* [What the exercise asks]:
Would you return the lines that run from the start of the data below to the line with "(462, 365) = (291, 327): brown", both included, exactly as written and without pictures?

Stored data
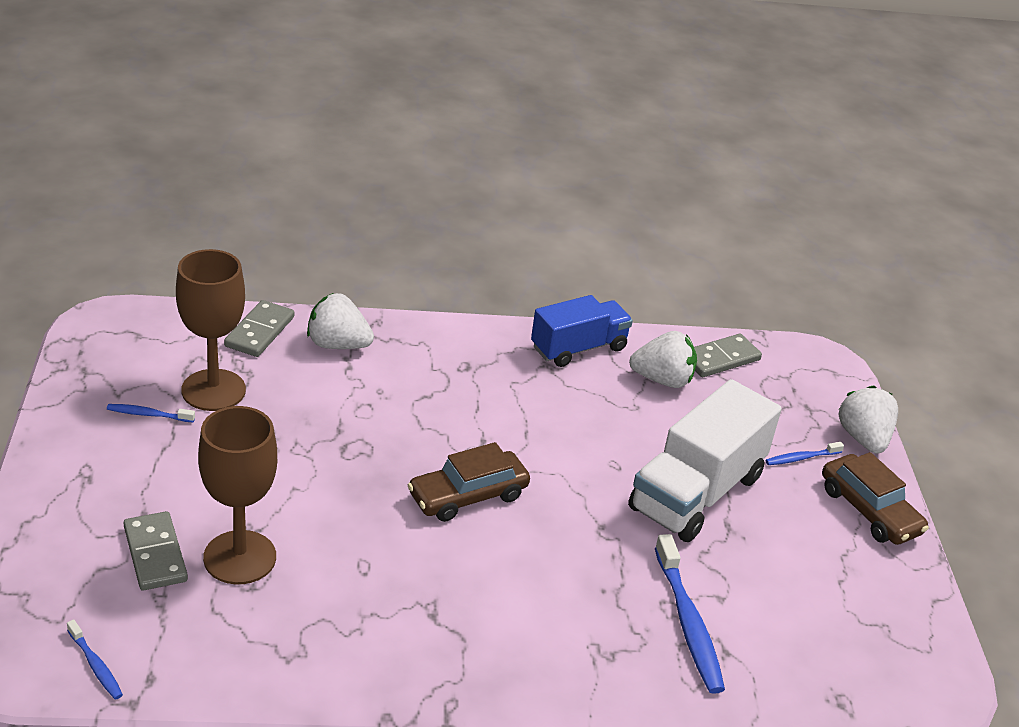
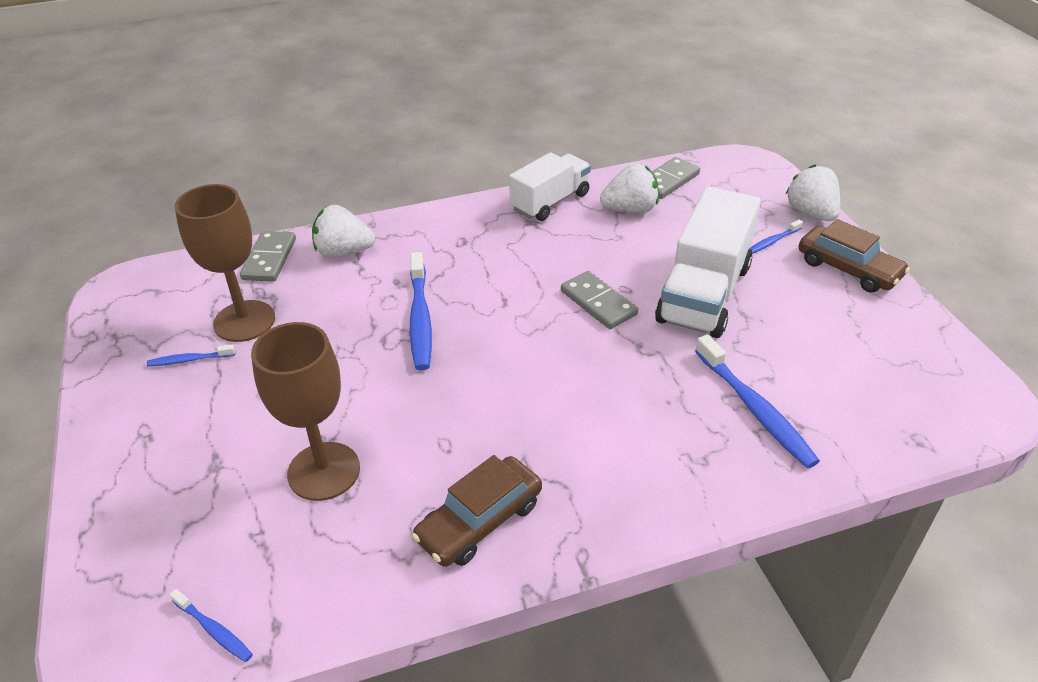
camera: 10 degrees left, 5 degrees up
(155, 554) = (239, 492): grey domino -> grey domino (598, 302)
(389, 436) = (420, 318): none -> blue toothbrush
(468, 496) = (512, 351): brown car -> brown car (479, 521)
(578, 348) = (550, 202): blue truck -> white truck

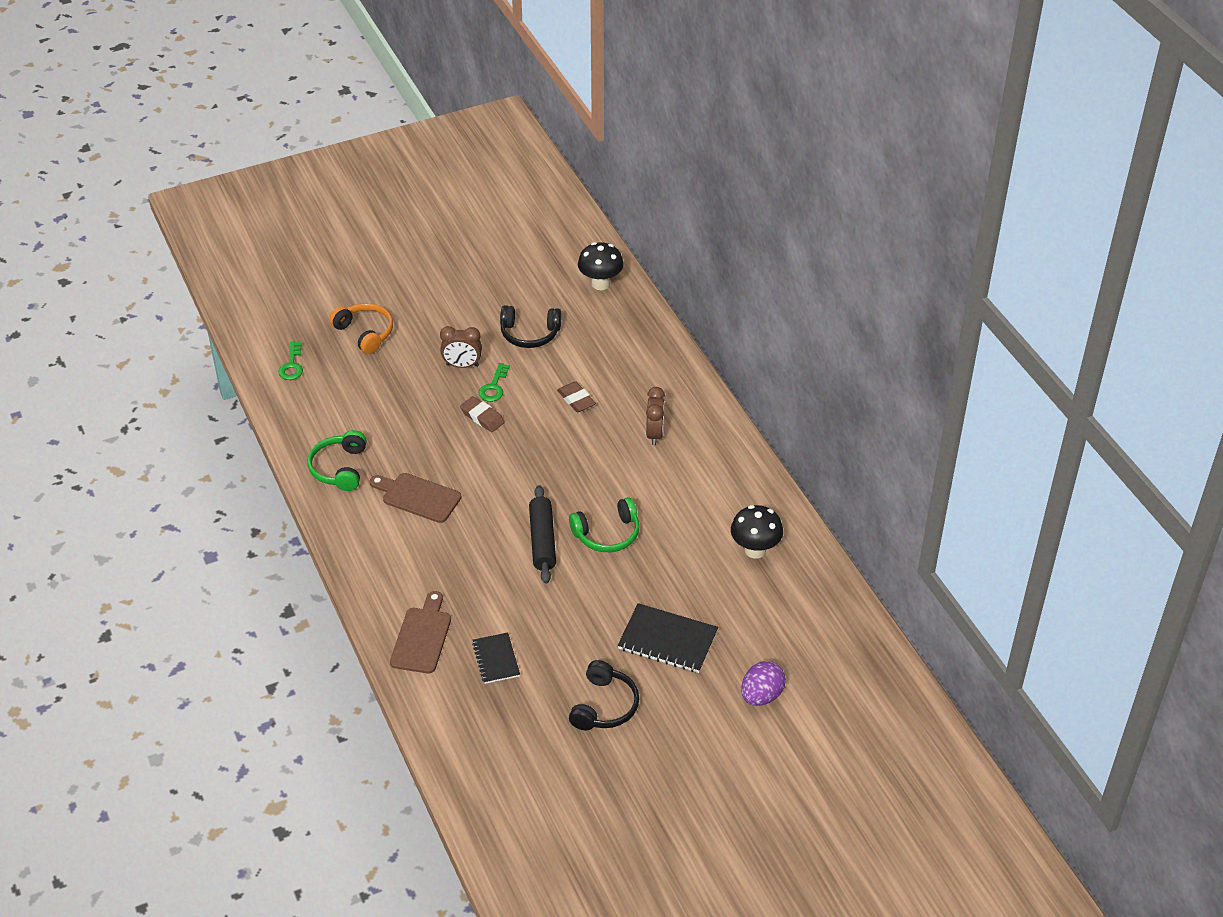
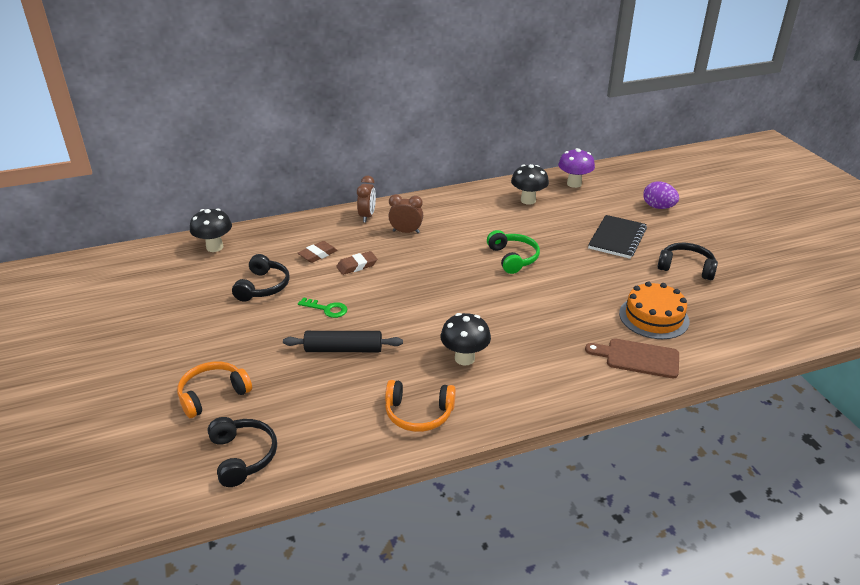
camera: 85 degrees left, 10 degrees down
(292, 365) = (243, 456): green key -> black headphones
(340, 468) = (419, 413): green headphones -> orange headphones
(418, 497) = (464, 358): brown cutting board -> black mushroom
(462, 365) = (291, 327): brown clock -> brown clock (367, 216)
(482, 417) = (365, 317): brown eraser -> brown eraser (317, 254)
(496, 659) = (653, 317): black notebook -> orange cake
(542, 540) = (520, 289): black rolling pin -> black rolling pin (343, 349)
(814, 602) = (574, 184): none -> purple mushroom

* [Exercise response]:
camera: 10 degrees left, 5 degrees up
(155, 554) = (239, 492): grey domino -> grey domino (598, 302)
(389, 436) = (420, 318): none -> blue toothbrush
(468, 496) = (512, 351): brown car -> brown car (479, 521)
(578, 348) = (550, 202): blue truck -> white truck

camera: 85 degrees left, 10 degrees down
(292, 365) = (243, 456): green key -> black headphones
(340, 468) = (419, 413): green headphones -> orange headphones
(418, 497) = (464, 358): brown cutting board -> black mushroom
(462, 365) = (291, 327): brown clock -> brown clock (367, 216)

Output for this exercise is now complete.